Problem details: No pictures belong in the copy. Retype exactly, and only, the stretch of lines below from the one with "STEPPER3 pin IN1: D13 -> A3" through the one with "TFT pin DC: D2 -> D8".

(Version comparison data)
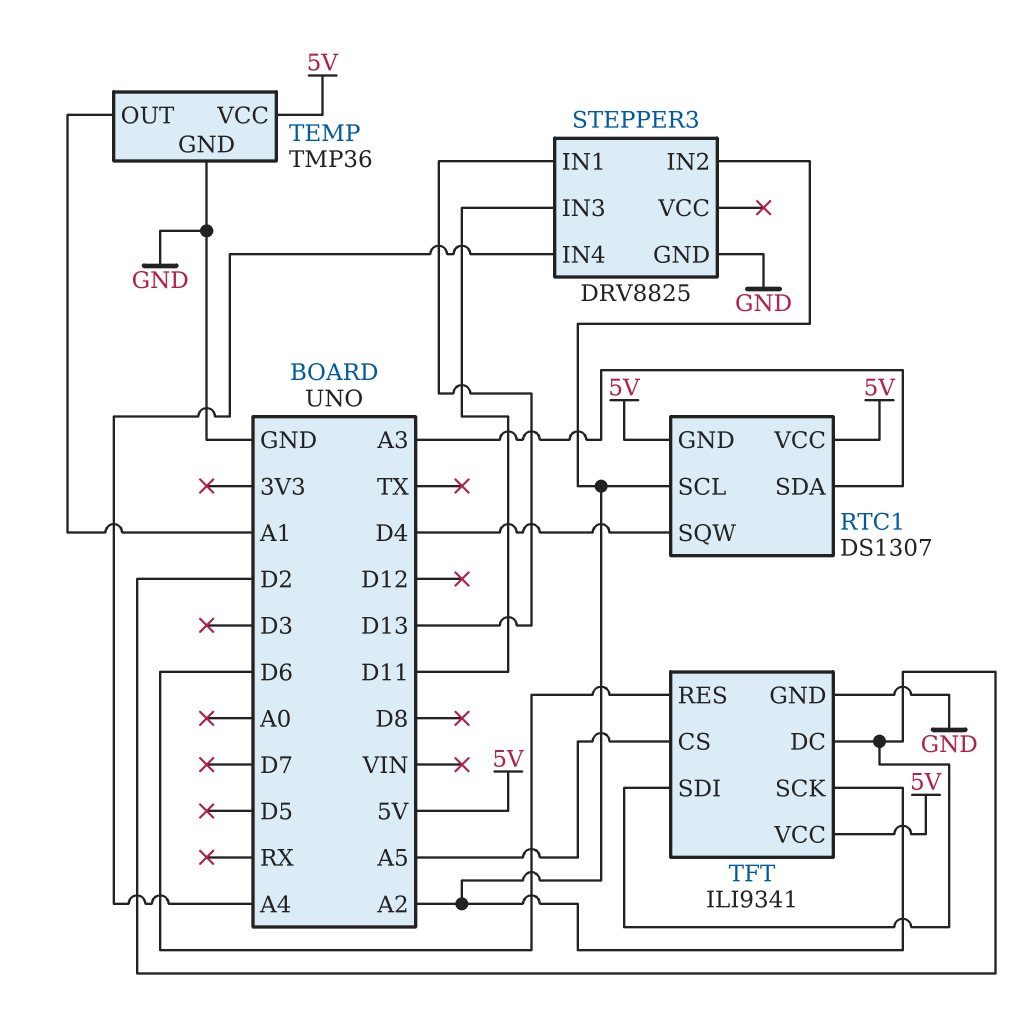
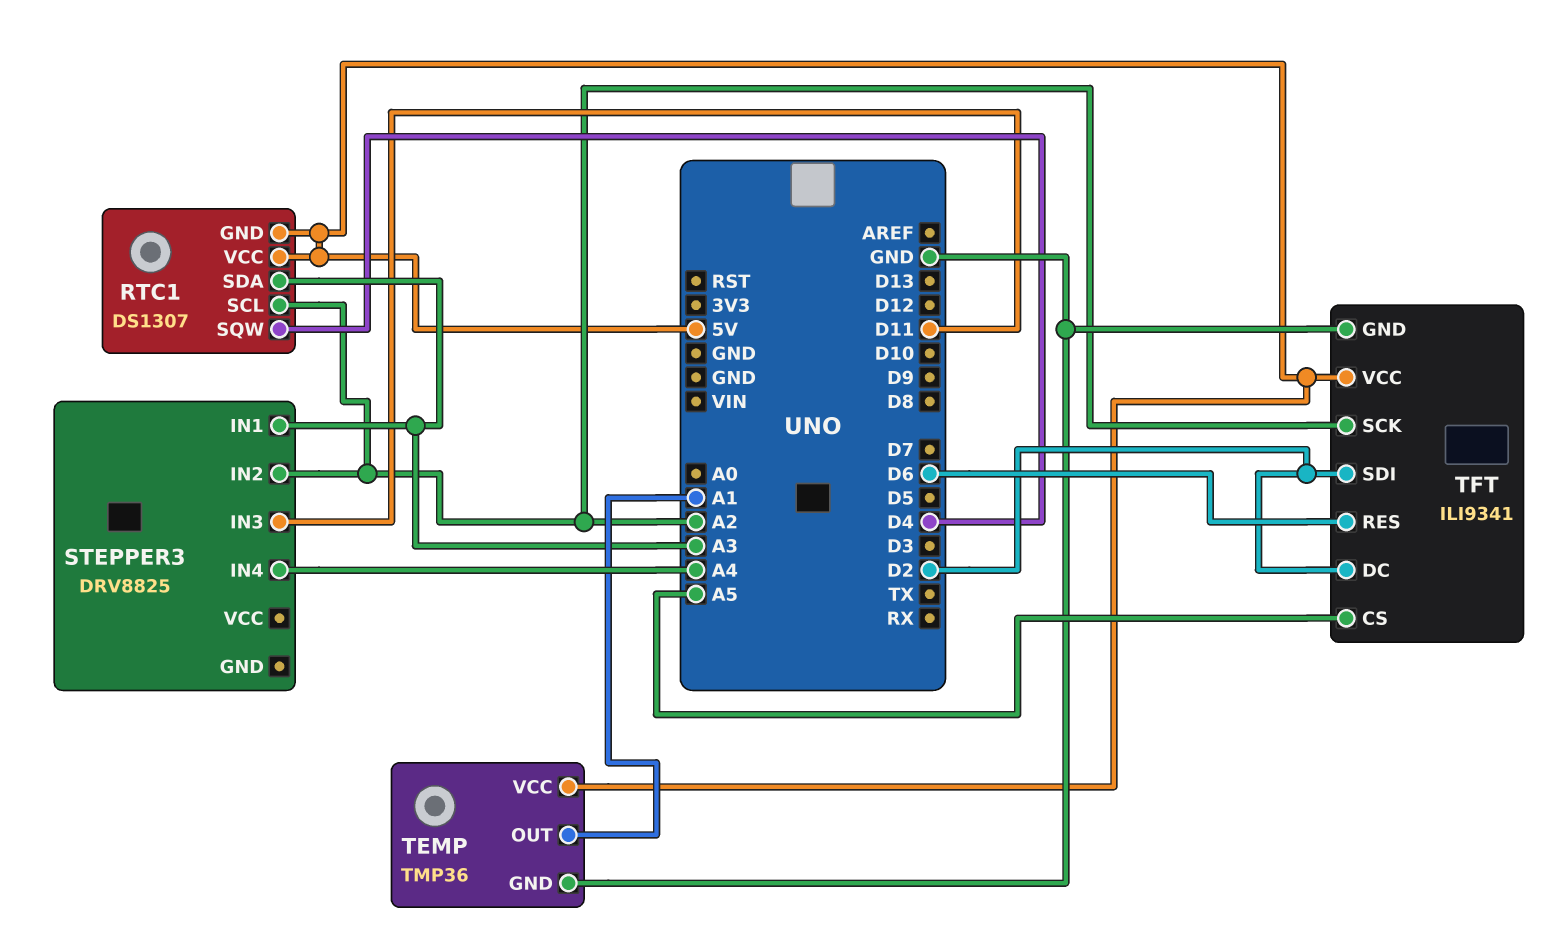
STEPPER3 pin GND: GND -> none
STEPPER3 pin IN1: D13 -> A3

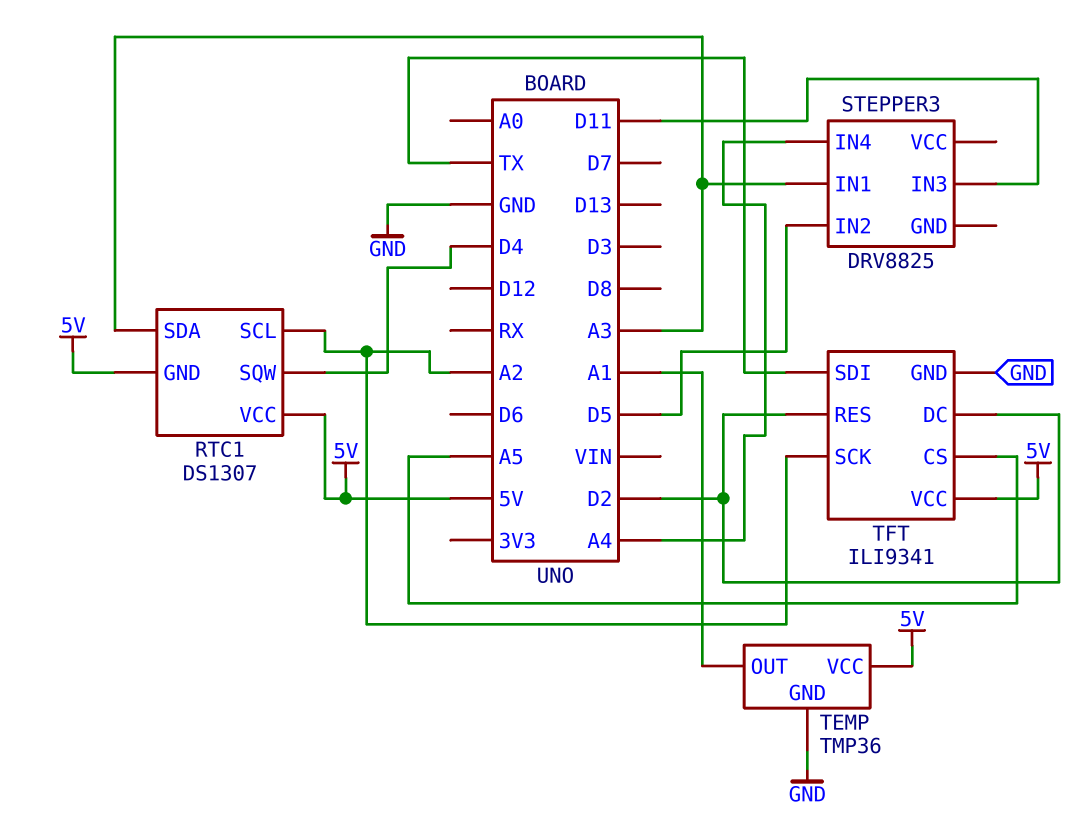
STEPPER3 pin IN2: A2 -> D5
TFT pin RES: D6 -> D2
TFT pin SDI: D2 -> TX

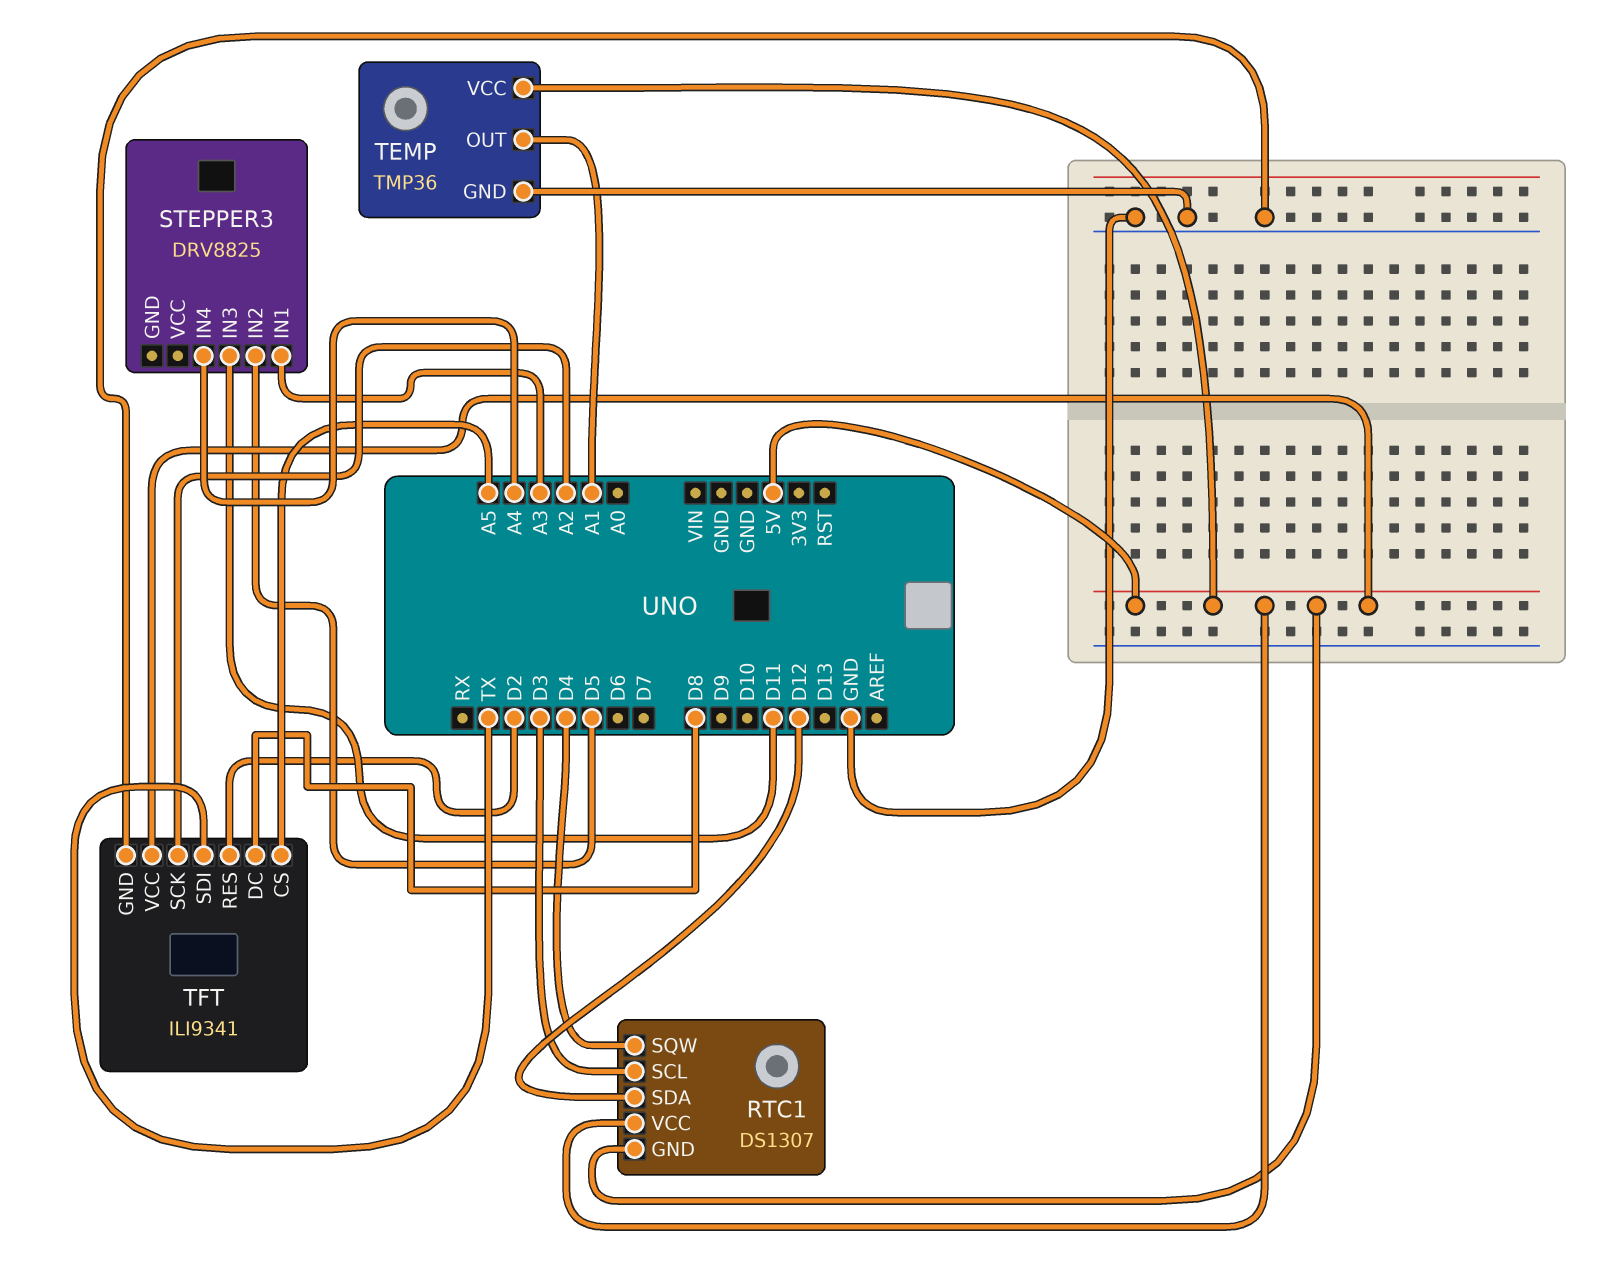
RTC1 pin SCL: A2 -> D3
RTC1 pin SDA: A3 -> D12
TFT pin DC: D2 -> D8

---

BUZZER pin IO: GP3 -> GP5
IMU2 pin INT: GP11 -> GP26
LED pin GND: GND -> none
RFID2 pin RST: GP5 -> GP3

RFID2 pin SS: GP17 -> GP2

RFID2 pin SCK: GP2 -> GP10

Completed task:
STEPPER3 pin IN1: D13 -> A3

STEPPER3 pin IN2: A2 -> D5
TFT pin RES: D6 -> D2
TFT pin SDI: D2 -> TX

RTC1 pin SCL: A2 -> D3
RTC1 pin SDA: A3 -> D12
TFT pin DC: D2 -> D8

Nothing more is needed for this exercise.